[[ EXTRACTED INFORMATION open ]]
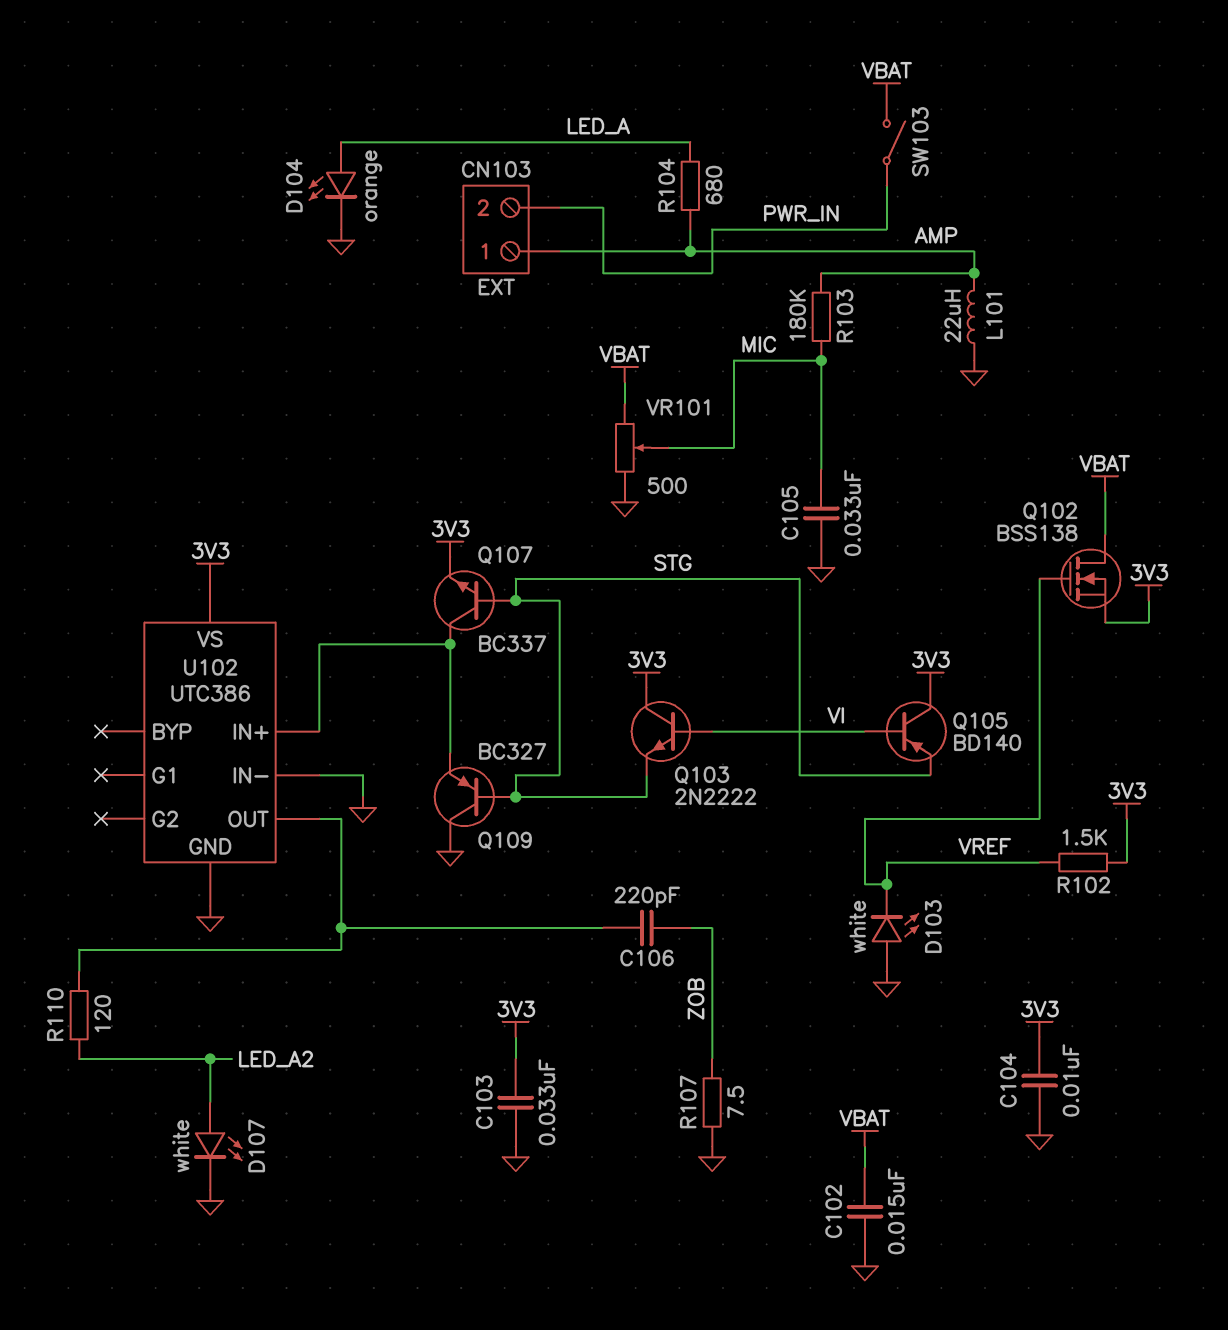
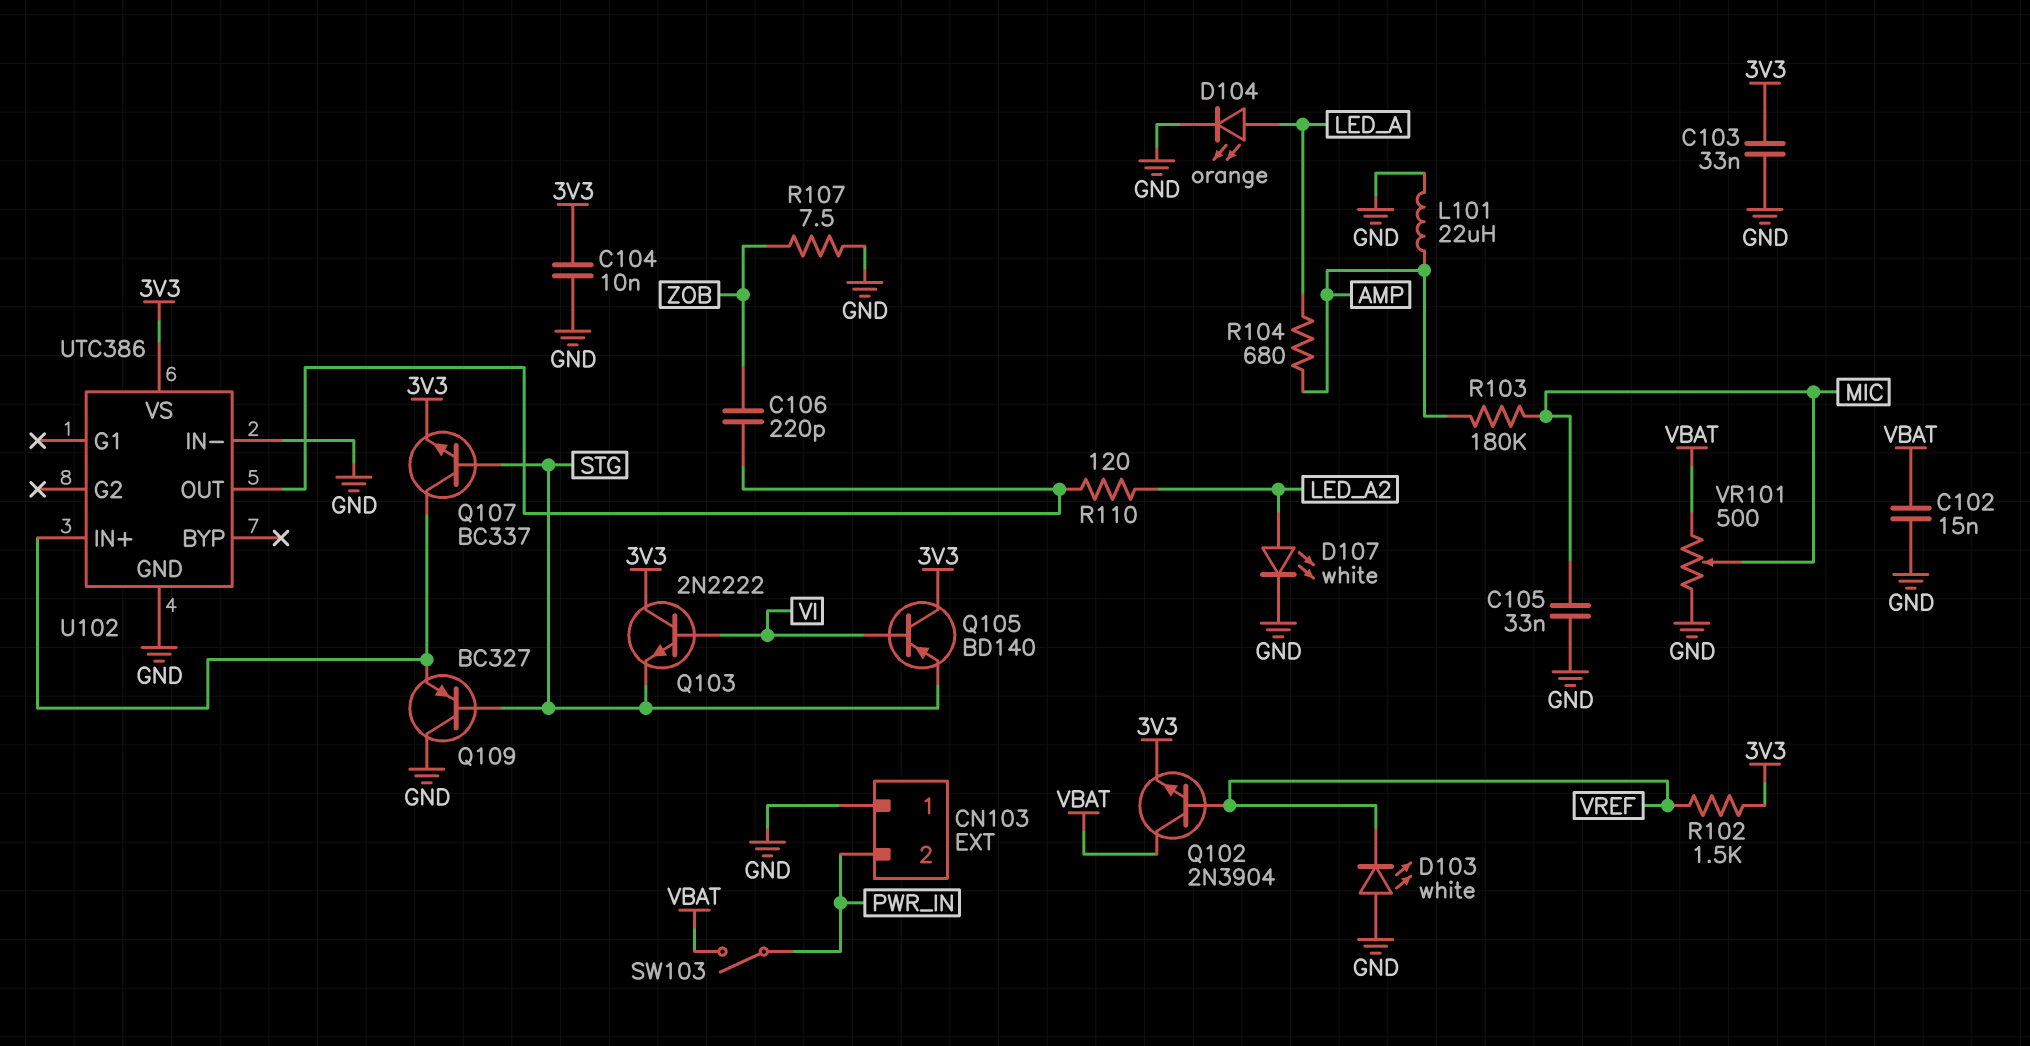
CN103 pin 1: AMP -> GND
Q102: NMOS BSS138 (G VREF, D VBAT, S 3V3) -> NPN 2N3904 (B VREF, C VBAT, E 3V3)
[[ EXTRACTED INFORMATION closed ]]
[[ EXTRACTED INFORMATION open ]]
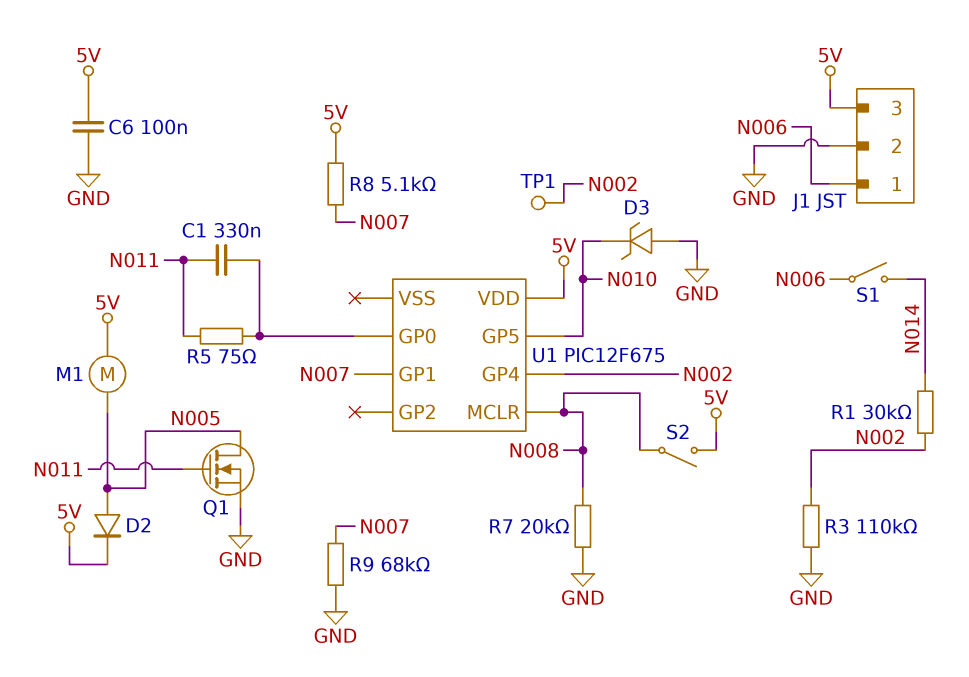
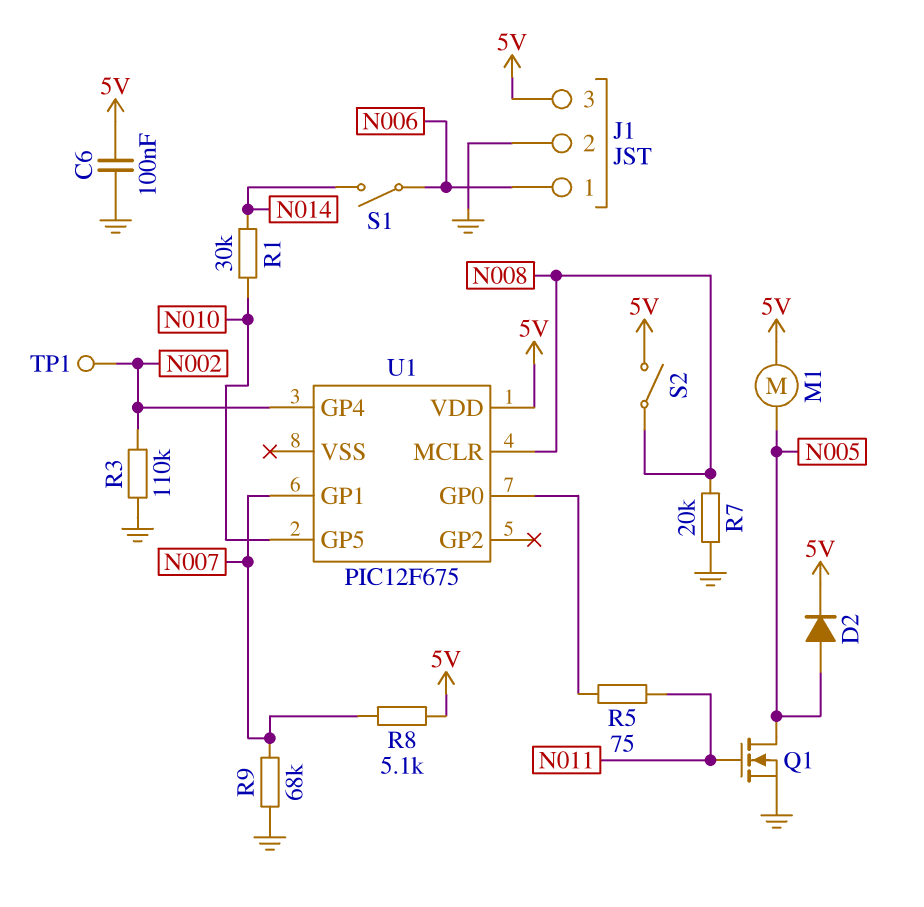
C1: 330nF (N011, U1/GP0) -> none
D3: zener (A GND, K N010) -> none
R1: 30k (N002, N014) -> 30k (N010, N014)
[[ EXTRACTED INFORMATION closed ]]
[[ EXTRACTED INFORMATION open ]]
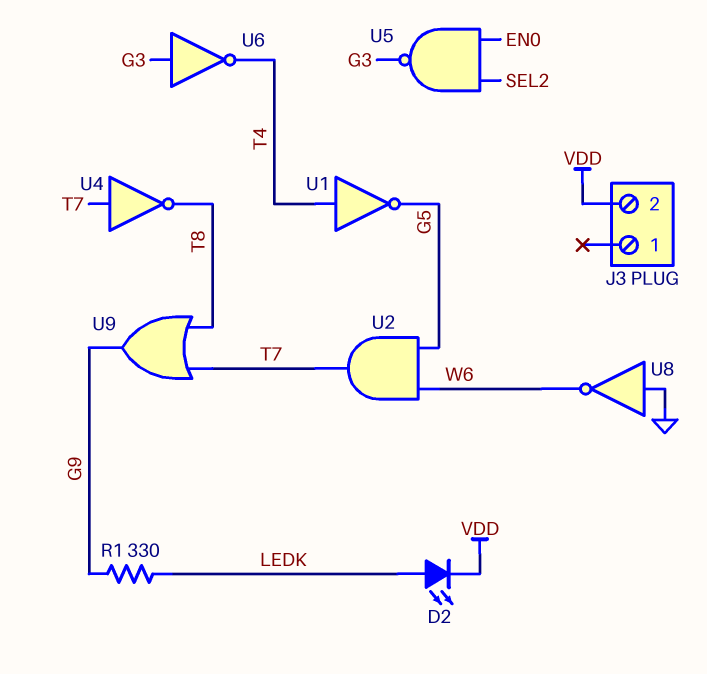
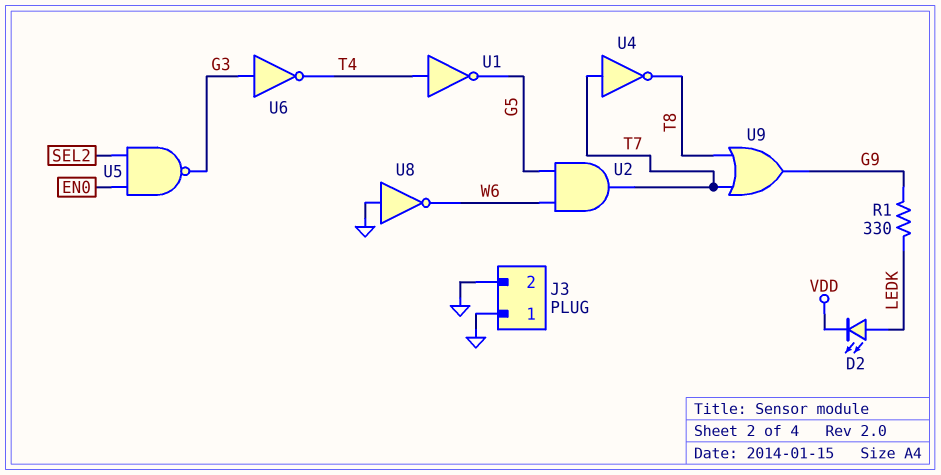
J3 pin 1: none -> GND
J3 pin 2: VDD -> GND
[[ EXTRACTED INFORMATION closed ]]
(AIM OF THE EXERCISE)
Among the entries above, the lines between the ones containing "CN103 pin 1: AMP -> GND" and "Q102: NMOS BSS138", inclusive, are to be transcribed exactly. No other line is to be given.

(EXERCISE RESULT)
CN103 pin 1: AMP -> GND
Q102: NMOS BSS138 (G VREF, D VBAT, S 3V3) -> NPN 2N3904 (B VREF, C VBAT, E 3V3)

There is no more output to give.